Recorded data:
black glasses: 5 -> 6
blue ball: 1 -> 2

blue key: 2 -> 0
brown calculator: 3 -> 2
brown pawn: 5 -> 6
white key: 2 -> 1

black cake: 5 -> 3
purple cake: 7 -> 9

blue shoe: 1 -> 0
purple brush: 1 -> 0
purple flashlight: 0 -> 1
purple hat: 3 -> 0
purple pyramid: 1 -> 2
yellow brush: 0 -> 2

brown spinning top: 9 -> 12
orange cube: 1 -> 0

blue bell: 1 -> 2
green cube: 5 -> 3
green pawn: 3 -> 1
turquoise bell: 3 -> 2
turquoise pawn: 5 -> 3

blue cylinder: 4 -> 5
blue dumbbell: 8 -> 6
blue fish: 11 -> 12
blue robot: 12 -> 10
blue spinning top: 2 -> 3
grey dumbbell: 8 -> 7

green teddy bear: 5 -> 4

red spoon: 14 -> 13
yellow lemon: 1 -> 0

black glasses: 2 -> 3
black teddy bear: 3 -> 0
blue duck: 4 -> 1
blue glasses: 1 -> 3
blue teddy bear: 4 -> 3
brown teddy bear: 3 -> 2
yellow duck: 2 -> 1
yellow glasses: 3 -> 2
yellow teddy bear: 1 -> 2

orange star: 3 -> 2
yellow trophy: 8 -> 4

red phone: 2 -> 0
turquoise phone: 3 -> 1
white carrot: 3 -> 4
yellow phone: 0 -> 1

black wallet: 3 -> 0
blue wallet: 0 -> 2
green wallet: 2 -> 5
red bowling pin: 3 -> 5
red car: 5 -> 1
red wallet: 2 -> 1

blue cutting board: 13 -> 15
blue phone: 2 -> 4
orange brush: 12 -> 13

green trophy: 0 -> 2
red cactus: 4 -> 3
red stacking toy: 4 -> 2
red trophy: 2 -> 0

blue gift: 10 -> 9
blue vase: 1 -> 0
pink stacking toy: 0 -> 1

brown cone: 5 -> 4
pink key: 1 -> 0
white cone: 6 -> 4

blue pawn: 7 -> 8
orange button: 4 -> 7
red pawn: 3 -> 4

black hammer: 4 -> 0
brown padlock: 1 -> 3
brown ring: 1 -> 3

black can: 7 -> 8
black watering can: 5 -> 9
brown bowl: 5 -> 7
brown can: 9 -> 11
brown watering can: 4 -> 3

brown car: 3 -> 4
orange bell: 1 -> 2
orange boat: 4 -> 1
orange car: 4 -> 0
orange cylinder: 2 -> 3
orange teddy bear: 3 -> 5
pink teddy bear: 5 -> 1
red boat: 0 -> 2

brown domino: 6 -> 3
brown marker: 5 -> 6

Task to complete: Within the lines above, find those holding the word "turquoise" and copy them.

Written reply:
turquoise bell: 3 -> 2
turquoise pawn: 5 -> 3
turquoise phone: 3 -> 1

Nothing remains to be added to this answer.